* **TASK TO COMPLETE**
Among the lines below, take the one holding "gray circle: (357, 193)", the one holding "green line: (162, 297)", and all lines between them. Set them down exactly.

Items from a dataset

---+---

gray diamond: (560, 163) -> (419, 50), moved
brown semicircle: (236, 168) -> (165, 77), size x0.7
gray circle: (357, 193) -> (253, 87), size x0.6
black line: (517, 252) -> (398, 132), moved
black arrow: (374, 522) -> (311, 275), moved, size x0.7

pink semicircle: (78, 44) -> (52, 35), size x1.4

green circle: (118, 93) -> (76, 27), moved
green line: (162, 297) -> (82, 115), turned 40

---+---

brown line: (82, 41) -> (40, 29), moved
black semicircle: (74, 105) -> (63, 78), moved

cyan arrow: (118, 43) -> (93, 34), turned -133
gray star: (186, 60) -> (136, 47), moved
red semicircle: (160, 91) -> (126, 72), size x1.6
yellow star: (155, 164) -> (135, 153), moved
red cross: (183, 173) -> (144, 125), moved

---+---

* **YOUR RESPONSE**
gray circle: (357, 193) -> (253, 87), size x0.6
black line: (517, 252) -> (398, 132), moved
black arrow: (374, 522) -> (311, 275), moved, size x0.7

pink semicircle: (78, 44) -> (52, 35), size x1.4

green circle: (118, 93) -> (76, 27), moved
green line: (162, 297) -> (82, 115), turned 40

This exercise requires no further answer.